===== Source material =====
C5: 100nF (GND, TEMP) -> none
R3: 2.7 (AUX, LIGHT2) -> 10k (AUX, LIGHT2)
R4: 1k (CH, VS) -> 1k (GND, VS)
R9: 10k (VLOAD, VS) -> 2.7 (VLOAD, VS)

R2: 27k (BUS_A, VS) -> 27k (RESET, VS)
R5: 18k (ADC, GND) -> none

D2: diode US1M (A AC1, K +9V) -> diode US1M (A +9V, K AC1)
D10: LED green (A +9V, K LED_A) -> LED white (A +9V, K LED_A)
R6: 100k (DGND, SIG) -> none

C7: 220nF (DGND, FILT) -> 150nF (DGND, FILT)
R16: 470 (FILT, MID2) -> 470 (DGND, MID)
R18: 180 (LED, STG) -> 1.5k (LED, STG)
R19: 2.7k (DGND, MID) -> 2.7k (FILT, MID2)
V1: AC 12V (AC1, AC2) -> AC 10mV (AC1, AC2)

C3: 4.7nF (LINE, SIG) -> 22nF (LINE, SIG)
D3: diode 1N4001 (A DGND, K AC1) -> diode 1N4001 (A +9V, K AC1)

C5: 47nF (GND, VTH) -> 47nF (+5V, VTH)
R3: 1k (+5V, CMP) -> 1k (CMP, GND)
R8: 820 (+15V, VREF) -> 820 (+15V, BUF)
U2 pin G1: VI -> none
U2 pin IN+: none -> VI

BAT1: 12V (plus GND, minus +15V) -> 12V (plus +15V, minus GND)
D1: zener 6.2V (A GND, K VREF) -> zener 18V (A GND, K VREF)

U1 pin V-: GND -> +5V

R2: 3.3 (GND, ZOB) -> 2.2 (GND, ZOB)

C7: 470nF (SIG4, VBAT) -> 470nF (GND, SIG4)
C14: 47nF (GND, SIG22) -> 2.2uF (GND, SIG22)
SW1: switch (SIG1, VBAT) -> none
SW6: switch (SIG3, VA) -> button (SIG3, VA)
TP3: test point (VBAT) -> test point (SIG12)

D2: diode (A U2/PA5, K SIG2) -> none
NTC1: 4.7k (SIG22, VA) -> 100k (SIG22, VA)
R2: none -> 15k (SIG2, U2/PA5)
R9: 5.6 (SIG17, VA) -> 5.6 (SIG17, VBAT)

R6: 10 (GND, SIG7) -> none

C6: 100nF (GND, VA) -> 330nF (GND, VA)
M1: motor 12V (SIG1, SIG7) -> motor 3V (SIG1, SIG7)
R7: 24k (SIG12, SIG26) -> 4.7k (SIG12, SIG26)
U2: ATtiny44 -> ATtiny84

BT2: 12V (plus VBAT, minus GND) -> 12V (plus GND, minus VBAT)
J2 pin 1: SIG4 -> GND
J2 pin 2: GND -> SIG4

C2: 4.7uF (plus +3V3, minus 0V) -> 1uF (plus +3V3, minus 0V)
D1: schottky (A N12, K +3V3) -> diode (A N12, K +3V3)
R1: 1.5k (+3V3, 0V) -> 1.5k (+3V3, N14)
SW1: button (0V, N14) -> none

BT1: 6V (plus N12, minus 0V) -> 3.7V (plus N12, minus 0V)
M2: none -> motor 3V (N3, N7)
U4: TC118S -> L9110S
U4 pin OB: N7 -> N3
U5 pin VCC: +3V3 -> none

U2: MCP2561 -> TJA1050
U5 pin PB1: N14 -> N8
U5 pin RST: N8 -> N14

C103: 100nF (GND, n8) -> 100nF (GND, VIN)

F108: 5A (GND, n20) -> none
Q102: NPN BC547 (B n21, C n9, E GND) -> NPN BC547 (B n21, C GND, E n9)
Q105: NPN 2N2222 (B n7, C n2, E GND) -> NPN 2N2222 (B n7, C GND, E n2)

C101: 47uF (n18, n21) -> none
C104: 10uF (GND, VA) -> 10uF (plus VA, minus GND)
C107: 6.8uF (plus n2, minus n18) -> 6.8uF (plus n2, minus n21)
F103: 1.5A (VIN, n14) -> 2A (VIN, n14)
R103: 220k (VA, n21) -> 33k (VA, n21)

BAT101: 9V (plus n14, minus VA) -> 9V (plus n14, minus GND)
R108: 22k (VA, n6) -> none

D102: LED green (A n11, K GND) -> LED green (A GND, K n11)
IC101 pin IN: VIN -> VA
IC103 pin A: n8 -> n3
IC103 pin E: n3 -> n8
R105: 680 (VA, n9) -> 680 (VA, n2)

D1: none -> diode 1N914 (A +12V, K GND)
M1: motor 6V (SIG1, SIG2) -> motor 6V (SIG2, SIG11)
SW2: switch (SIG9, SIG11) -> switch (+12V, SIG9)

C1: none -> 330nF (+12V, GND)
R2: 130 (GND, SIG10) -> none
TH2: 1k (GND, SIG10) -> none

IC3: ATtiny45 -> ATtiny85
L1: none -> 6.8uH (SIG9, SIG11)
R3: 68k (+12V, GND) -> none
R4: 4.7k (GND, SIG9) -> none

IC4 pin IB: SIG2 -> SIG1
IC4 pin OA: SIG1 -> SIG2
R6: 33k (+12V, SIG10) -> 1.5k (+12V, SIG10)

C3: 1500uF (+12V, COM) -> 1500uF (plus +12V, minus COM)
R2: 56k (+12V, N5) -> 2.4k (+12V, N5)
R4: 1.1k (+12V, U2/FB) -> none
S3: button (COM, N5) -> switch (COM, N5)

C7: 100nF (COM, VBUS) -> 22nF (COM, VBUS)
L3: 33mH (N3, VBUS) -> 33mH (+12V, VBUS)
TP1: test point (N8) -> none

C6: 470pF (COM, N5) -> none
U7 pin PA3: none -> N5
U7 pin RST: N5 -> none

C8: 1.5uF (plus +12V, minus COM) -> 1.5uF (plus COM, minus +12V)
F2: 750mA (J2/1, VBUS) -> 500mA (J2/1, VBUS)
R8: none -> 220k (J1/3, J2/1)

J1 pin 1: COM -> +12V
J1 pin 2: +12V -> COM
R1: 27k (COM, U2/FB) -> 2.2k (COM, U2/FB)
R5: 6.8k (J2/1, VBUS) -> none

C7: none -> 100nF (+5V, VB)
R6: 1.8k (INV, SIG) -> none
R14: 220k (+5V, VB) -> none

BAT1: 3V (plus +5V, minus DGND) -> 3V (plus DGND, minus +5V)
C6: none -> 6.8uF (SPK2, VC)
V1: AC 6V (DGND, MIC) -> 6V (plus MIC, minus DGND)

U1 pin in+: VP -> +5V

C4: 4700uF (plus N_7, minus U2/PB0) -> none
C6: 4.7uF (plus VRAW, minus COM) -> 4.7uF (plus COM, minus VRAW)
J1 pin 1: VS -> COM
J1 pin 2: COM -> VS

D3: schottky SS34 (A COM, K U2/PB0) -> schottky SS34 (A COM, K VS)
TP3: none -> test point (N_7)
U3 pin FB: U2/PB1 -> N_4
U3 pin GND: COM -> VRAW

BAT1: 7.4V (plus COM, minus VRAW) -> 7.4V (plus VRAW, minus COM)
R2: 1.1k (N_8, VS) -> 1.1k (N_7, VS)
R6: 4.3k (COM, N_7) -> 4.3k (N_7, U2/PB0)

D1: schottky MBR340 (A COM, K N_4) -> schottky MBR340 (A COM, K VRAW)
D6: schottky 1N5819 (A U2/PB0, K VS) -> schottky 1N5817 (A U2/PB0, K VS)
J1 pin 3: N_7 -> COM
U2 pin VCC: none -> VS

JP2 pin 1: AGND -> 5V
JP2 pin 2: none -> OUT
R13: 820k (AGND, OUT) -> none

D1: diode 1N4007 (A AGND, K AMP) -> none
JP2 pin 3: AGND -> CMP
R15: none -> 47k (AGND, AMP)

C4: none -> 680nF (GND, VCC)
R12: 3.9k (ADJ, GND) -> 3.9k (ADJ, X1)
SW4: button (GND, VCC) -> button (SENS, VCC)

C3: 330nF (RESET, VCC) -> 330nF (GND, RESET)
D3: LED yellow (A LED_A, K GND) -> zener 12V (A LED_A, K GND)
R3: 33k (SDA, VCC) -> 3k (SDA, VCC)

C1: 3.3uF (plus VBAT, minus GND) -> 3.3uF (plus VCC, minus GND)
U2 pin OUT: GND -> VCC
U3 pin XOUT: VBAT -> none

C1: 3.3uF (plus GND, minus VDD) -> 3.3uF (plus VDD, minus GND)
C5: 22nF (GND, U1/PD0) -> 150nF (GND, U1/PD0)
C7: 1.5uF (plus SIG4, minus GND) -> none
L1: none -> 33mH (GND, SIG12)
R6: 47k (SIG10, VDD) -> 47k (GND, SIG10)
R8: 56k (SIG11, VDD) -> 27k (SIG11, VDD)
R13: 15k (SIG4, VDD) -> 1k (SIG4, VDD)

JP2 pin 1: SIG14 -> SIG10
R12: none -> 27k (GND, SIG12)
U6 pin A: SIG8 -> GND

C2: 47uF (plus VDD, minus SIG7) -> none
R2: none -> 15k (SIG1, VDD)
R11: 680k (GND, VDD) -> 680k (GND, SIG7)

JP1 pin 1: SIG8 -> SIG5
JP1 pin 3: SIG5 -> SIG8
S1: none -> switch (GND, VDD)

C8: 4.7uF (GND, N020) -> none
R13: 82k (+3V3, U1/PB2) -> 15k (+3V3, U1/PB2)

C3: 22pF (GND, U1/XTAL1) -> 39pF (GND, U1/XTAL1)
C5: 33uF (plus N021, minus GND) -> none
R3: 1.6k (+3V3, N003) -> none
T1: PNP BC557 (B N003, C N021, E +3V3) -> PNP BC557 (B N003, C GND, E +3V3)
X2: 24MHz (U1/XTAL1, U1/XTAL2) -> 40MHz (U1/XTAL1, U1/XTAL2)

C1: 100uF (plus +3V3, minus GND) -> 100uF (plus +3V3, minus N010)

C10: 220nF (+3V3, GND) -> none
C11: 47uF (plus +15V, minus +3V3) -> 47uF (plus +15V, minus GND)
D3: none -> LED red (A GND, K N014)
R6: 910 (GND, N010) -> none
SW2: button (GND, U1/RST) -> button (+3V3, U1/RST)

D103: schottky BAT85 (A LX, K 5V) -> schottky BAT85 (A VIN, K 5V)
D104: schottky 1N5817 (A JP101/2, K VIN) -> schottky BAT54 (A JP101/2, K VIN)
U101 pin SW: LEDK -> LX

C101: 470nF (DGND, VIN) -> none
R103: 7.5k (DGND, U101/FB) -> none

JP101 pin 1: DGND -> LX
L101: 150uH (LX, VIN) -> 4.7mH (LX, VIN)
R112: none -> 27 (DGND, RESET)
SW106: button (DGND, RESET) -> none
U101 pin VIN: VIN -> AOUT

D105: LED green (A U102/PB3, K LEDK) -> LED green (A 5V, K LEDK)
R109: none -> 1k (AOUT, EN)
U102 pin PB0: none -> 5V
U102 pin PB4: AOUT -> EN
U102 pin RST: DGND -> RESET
=====
▶ _Your task_: Of the entries above, repeat exactly the lines from the line with "R8: none -> 220k (J1/3, J2/1)" through the line with "D3: schottky SS34", both of them included.

▶ _Result for this exercise_:
R8: none -> 220k (J1/3, J2/1)

J1 pin 1: COM -> +12V
J1 pin 2: +12V -> COM
R1: 27k (COM, U2/FB) -> 2.2k (COM, U2/FB)
R5: 6.8k (J2/1, VBUS) -> none

C7: none -> 100nF (+5V, VB)
R6: 1.8k (INV, SIG) -> none
R14: 220k (+5V, VB) -> none

BAT1: 3V (plus +5V, minus DGND) -> 3V (plus DGND, minus +5V)
C6: none -> 6.8uF (SPK2, VC)
V1: AC 6V (DGND, MIC) -> 6V (plus MIC, minus DGND)

U1 pin in+: VP -> +5V

C4: 4700uF (plus N_7, minus U2/PB0) -> none
C6: 4.7uF (plus VRAW, minus COM) -> 4.7uF (plus COM, minus VRAW)
J1 pin 1: VS -> COM
J1 pin 2: COM -> VS

D3: schottky SS34 (A COM, K U2/PB0) -> schottky SS34 (A COM, K VS)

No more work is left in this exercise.